---- RECORDS
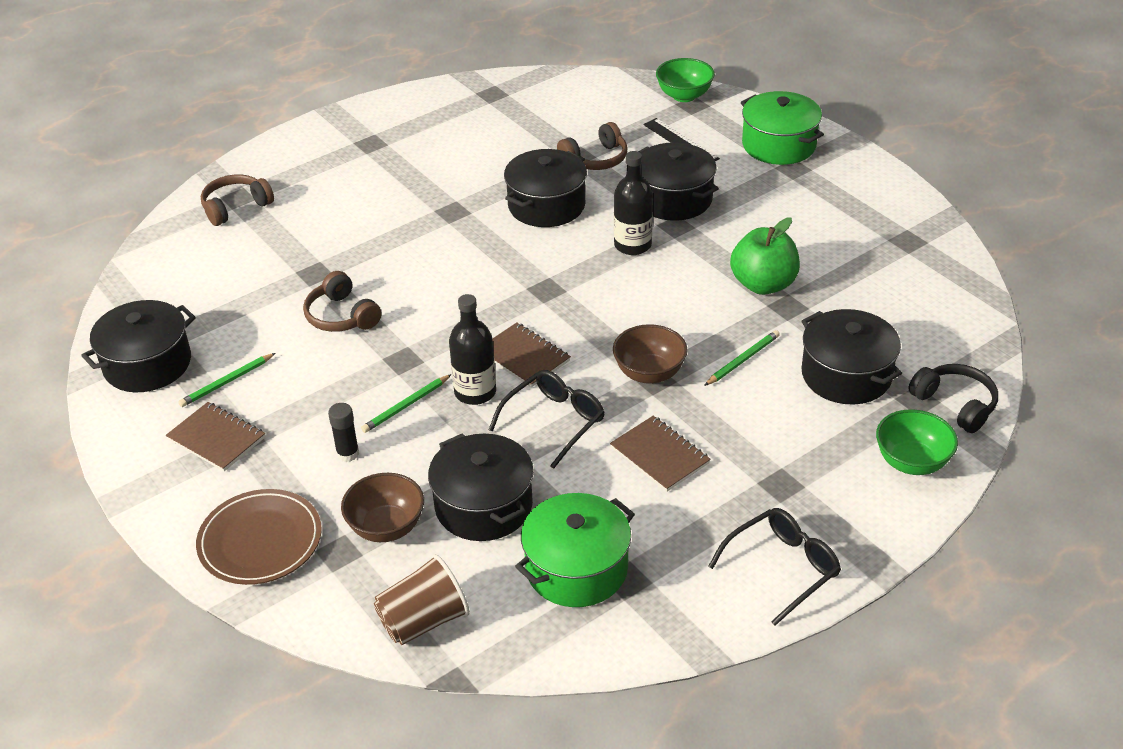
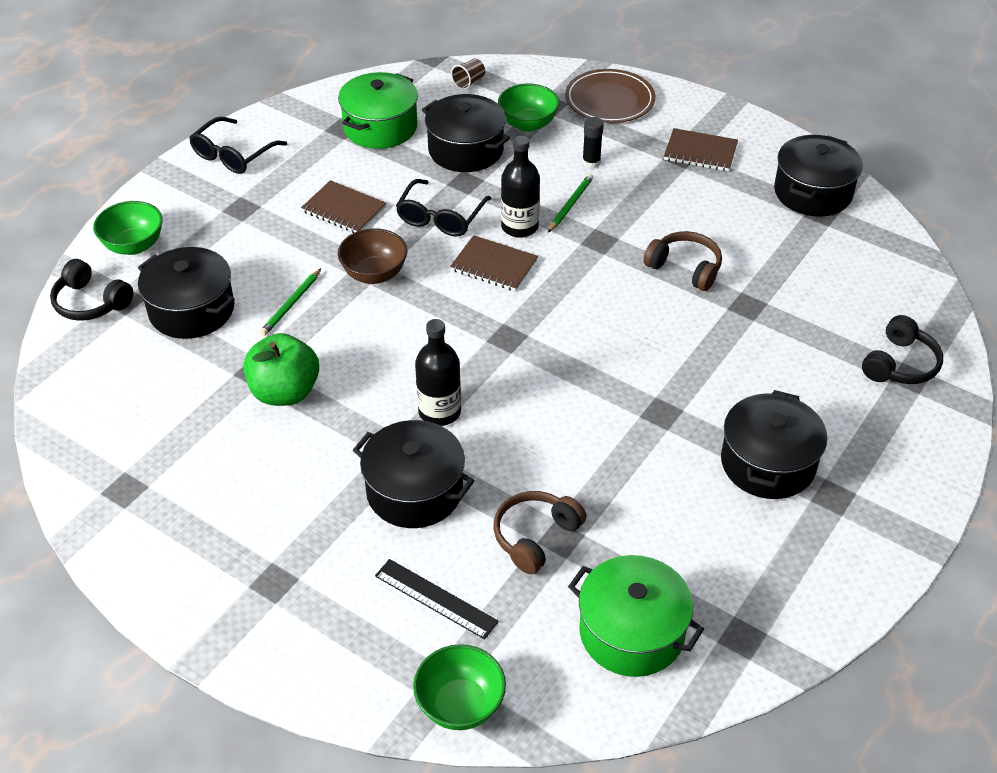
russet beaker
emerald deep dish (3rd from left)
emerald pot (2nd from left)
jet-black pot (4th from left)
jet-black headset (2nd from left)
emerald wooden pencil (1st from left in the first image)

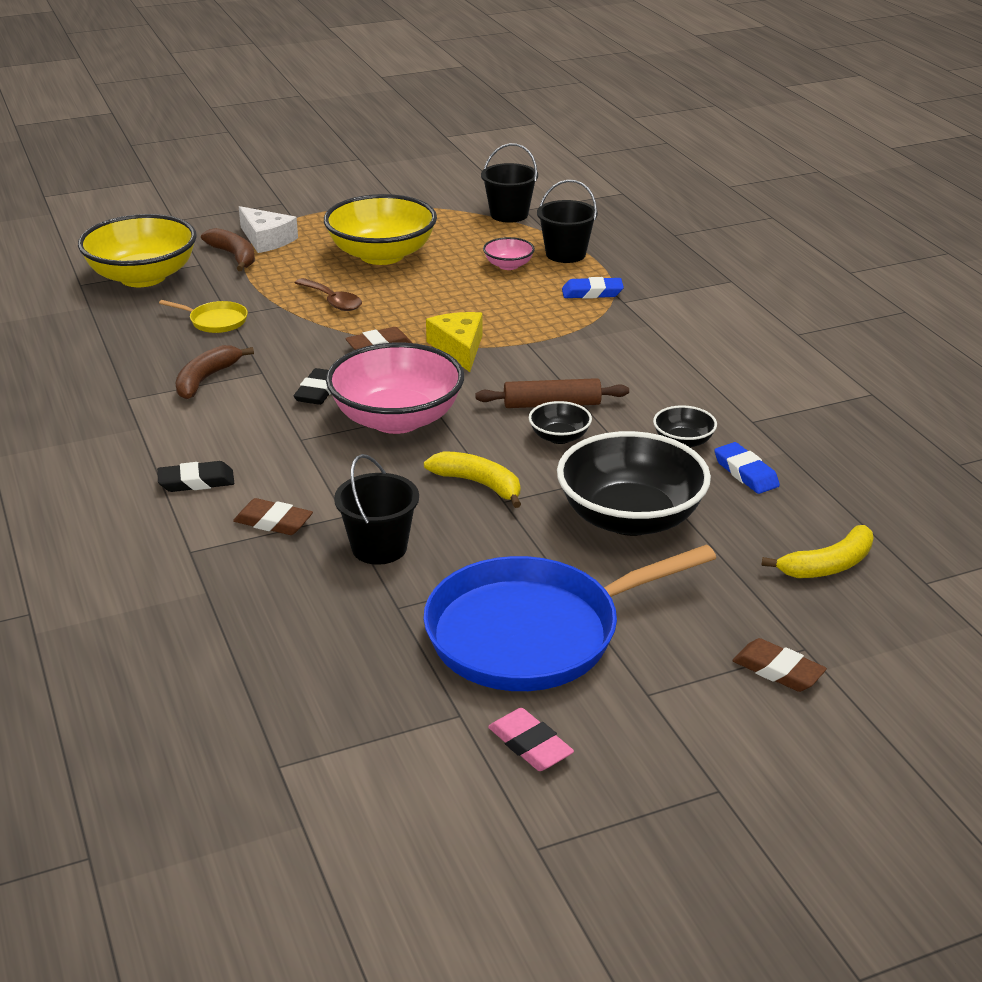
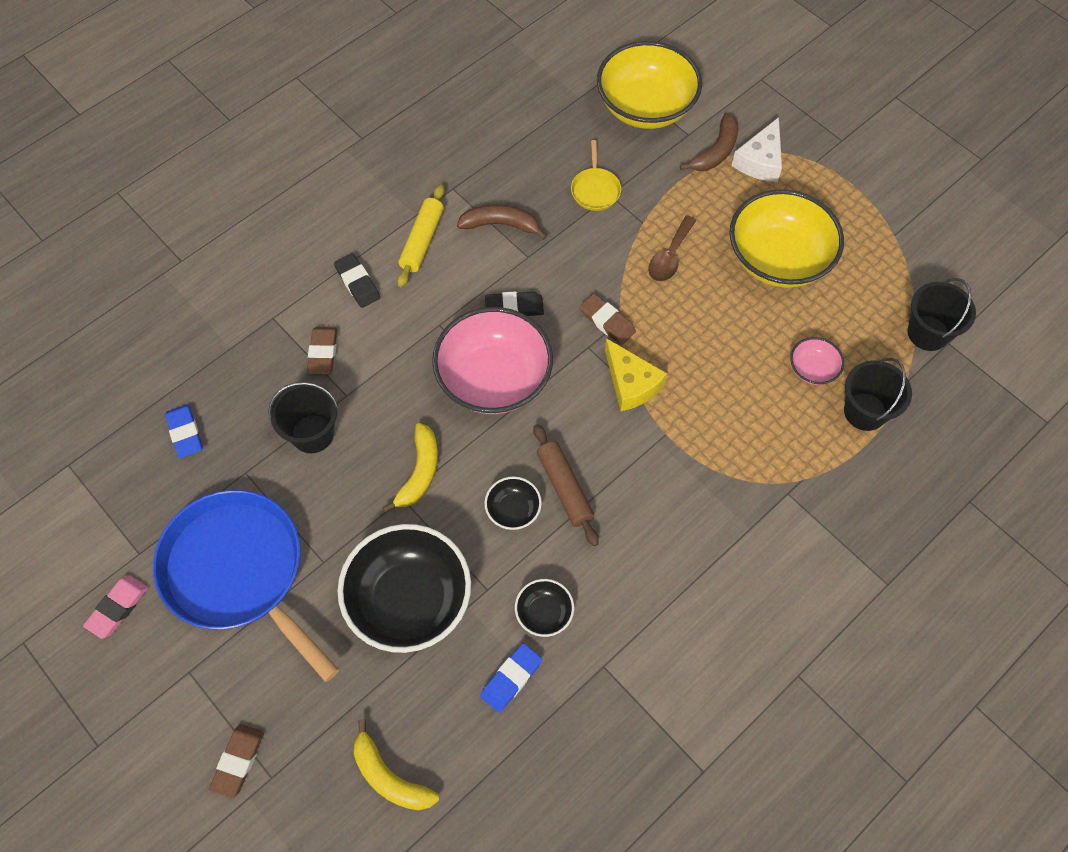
royal blue gum eraser (1st from left)
yellow dough roller
yellow cheese wedge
--------
- WORK ITEM
Go over the data and return every line that includes the word "black".

- YOUR RESPONSE
jet-black pot (4th from left)
jet-black headset (2nd from left)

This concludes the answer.